- Prompt
Copy each line below word for word and drop every image.

- Before-and-after change records
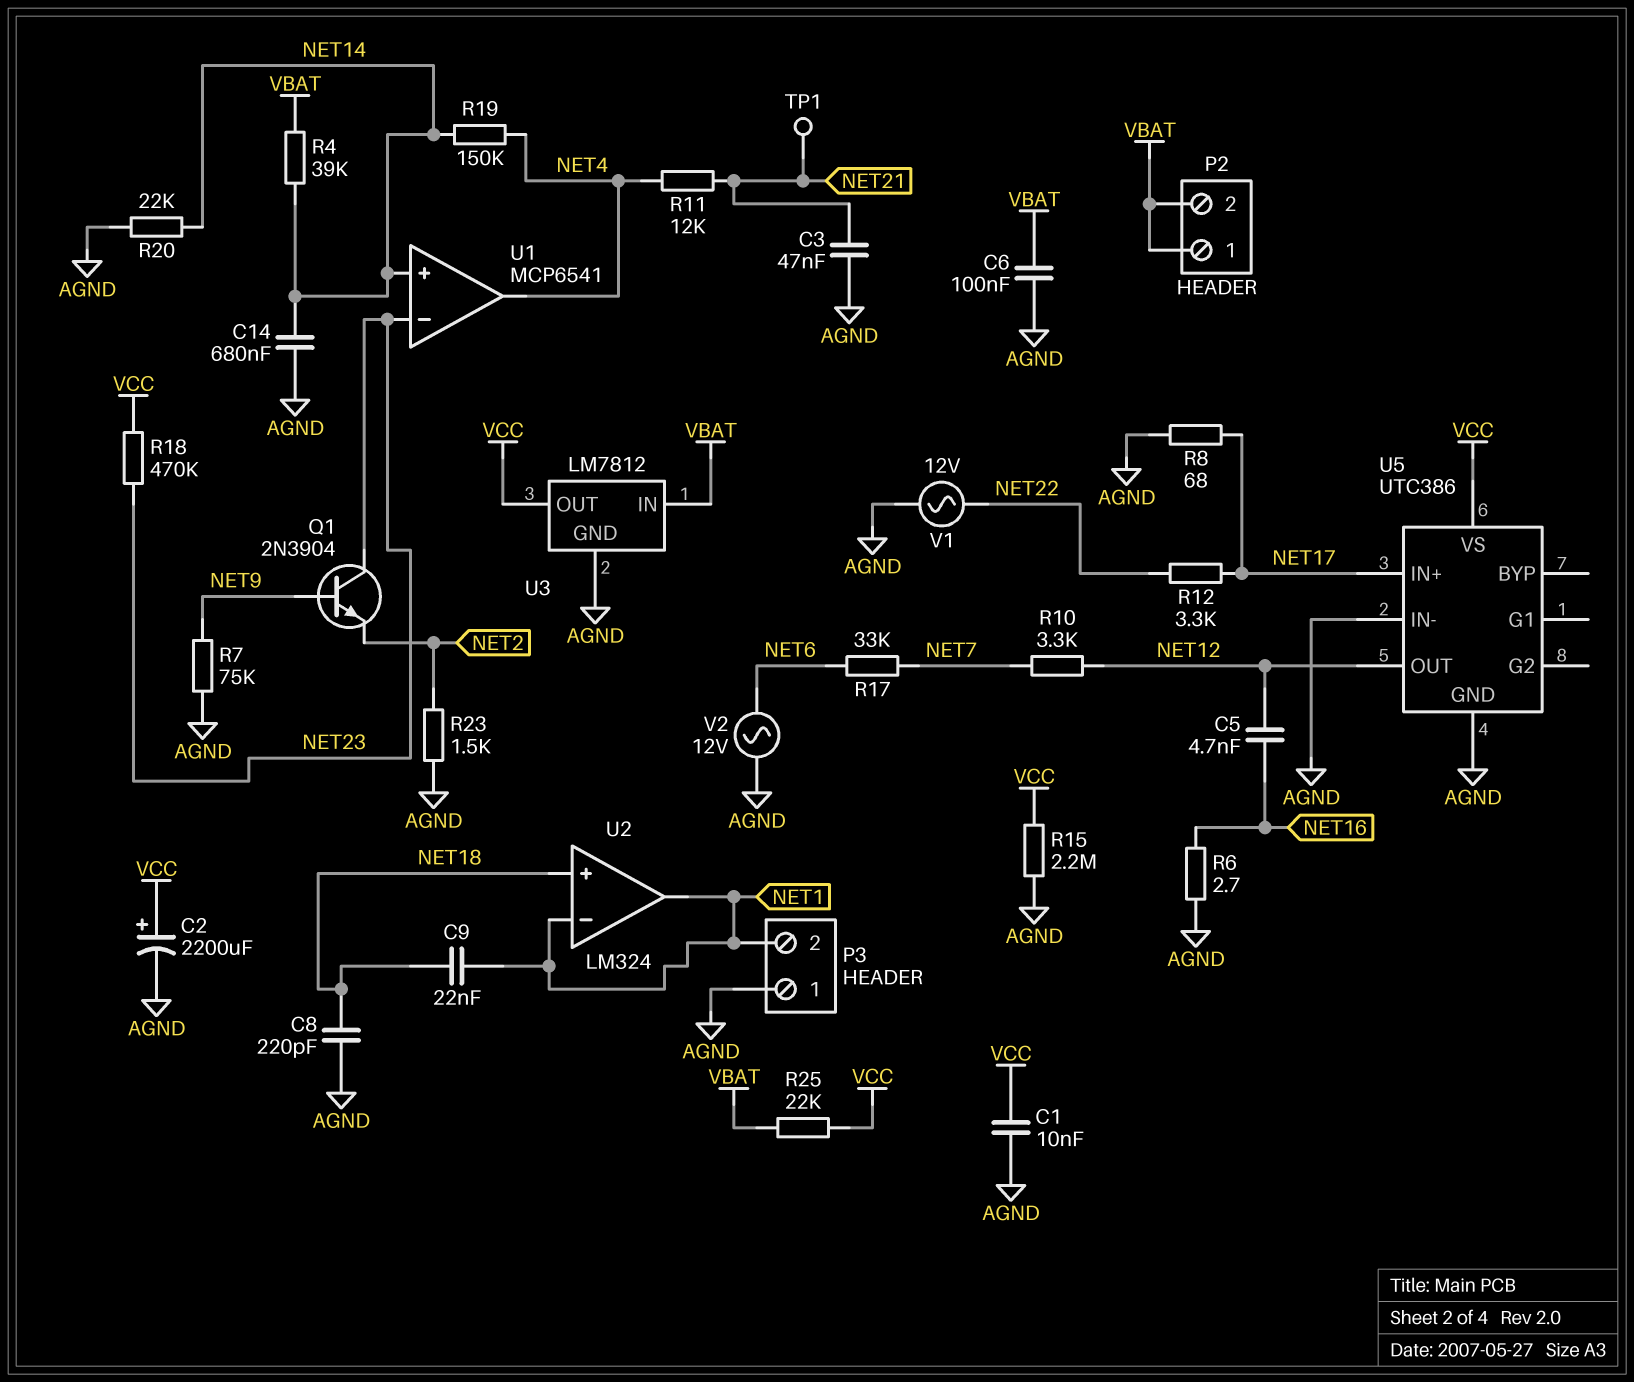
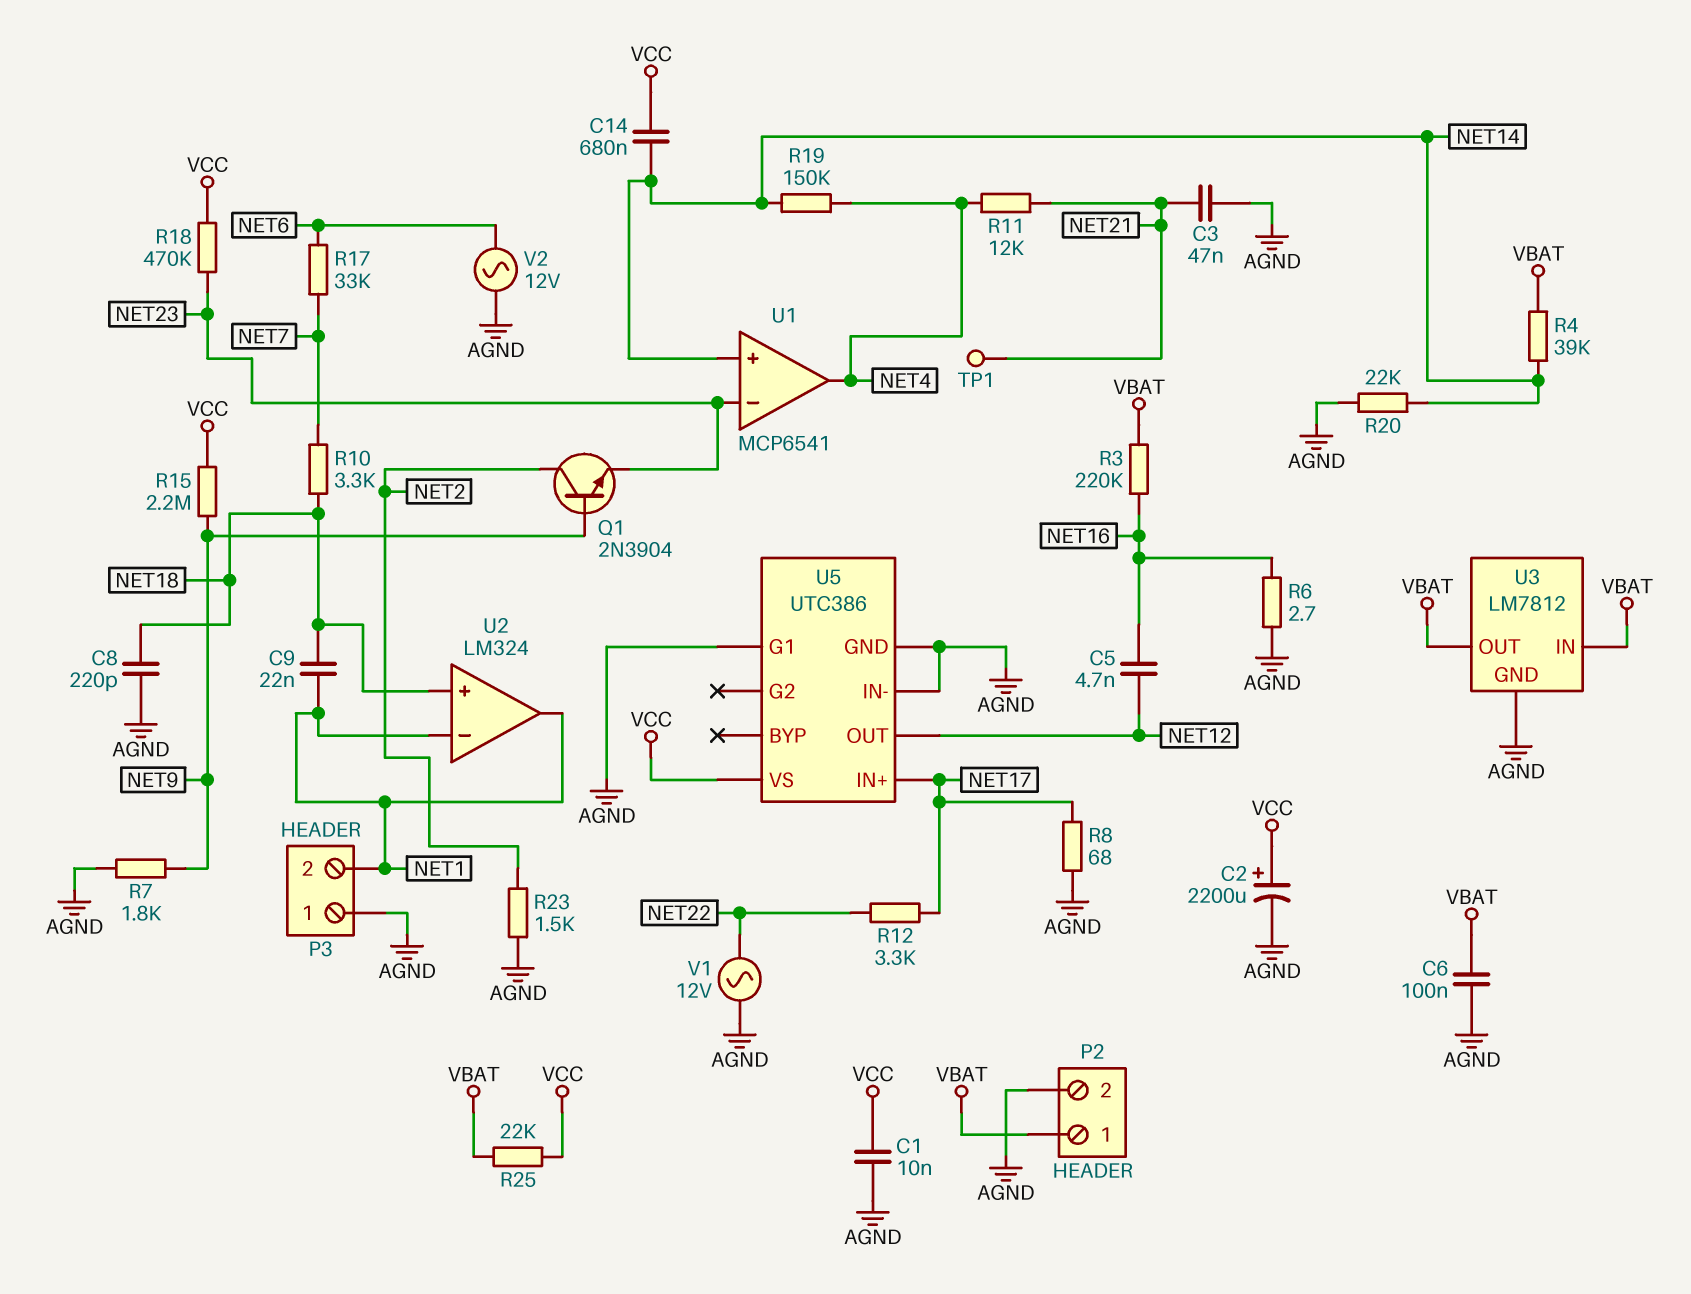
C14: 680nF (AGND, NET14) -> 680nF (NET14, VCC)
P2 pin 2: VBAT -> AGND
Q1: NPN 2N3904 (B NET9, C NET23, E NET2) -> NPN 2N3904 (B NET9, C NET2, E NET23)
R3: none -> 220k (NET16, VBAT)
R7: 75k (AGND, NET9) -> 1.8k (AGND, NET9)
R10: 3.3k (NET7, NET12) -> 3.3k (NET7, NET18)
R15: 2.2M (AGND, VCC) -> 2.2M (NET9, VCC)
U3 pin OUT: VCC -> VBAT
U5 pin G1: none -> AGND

- Answer for the task
C14: 680nF (AGND, NET14) -> 680nF (NET14, VCC)
P2 pin 2: VBAT -> AGND
Q1: NPN 2N3904 (B NET9, C NET23, E NET2) -> NPN 2N3904 (B NET9, C NET2, E NET23)
R3: none -> 220k (NET16, VBAT)
R7: 75k (AGND, NET9) -> 1.8k (AGND, NET9)
R10: 3.3k (NET7, NET12) -> 3.3k (NET7, NET18)
R15: 2.2M (AGND, VCC) -> 2.2M (NET9, VCC)
U3 pin OUT: VCC -> VBAT
U5 pin G1: none -> AGND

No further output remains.